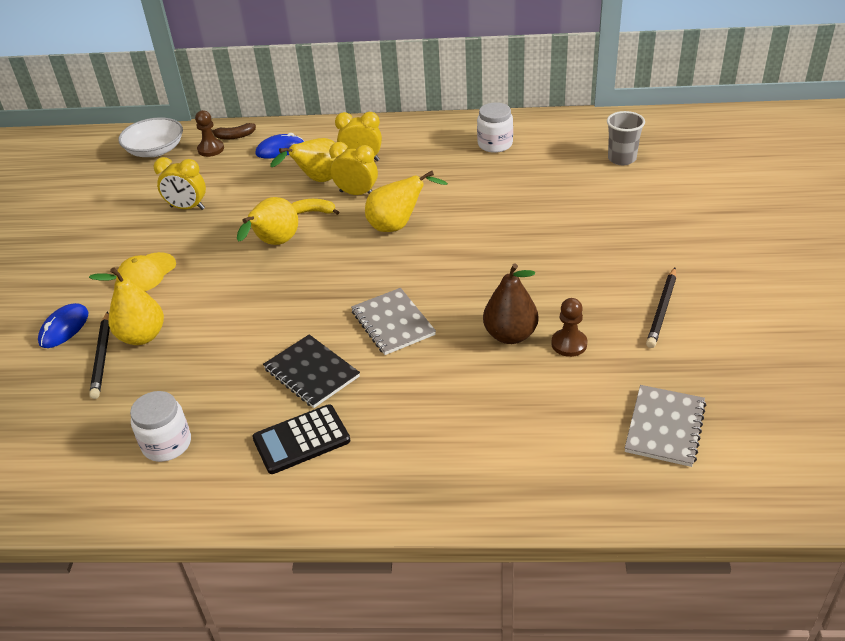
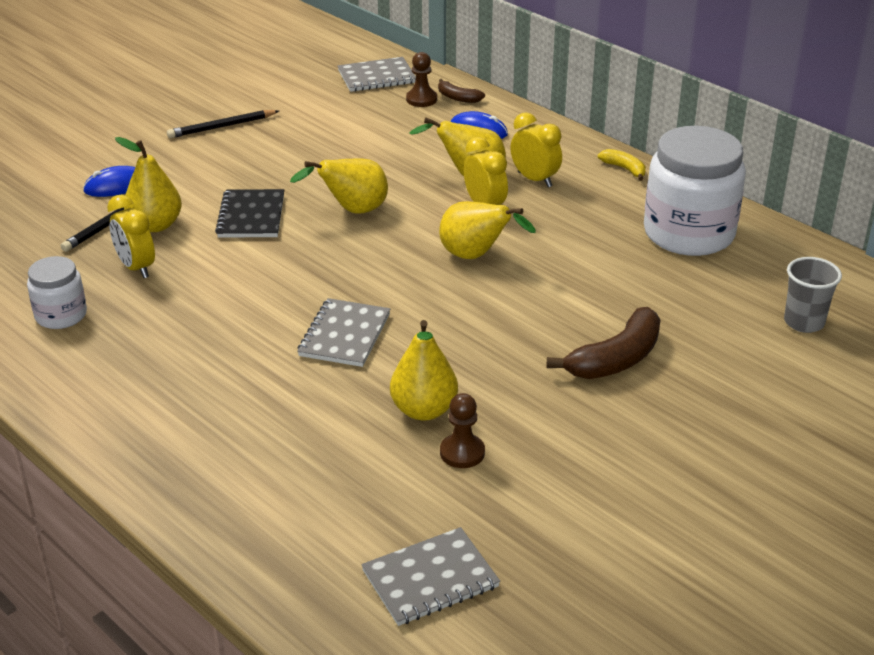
camera: 40 degrees right, 5 degrees down
(146, 273) = (226, 177): yellow cap -> none
(155, 150) = (377, 77): white bowl -> grey notebook
(187, 208) = (330, 141): yellow clock -> yellow clock (136, 268)
(301, 440) = (146, 376): black calculator -> none
(311, 373) = (226, 332): black notebook -> black notebook (251, 216)
(313, 212) = (424, 202): yellow banana -> yellow banana (624, 169)
(495, 144) = (689, 233): white jar -> white jar, size x1.93
(510, 335) = (424, 410): brown pear -> yellow pear
(565, 236) = (616, 359): none -> brown banana
(662, 310) = (599, 485): black pencil -> black pencil (221, 127)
──────────────────────────────
• **Task requirements**: Your answer should be the lines of the listing above between the line holding "(146, 273) = (226, 177): yellow cap -> none" and the line holding "(313, 212) = (424, 202): yellow", inclusive, restated word for word and alone.

• **Written solution**:
(146, 273) = (226, 177): yellow cap -> none
(155, 150) = (377, 77): white bowl -> grey notebook
(187, 208) = (330, 141): yellow clock -> yellow clock (136, 268)
(301, 440) = (146, 376): black calculator -> none
(311, 373) = (226, 332): black notebook -> black notebook (251, 216)
(313, 212) = (424, 202): yellow banana -> yellow banana (624, 169)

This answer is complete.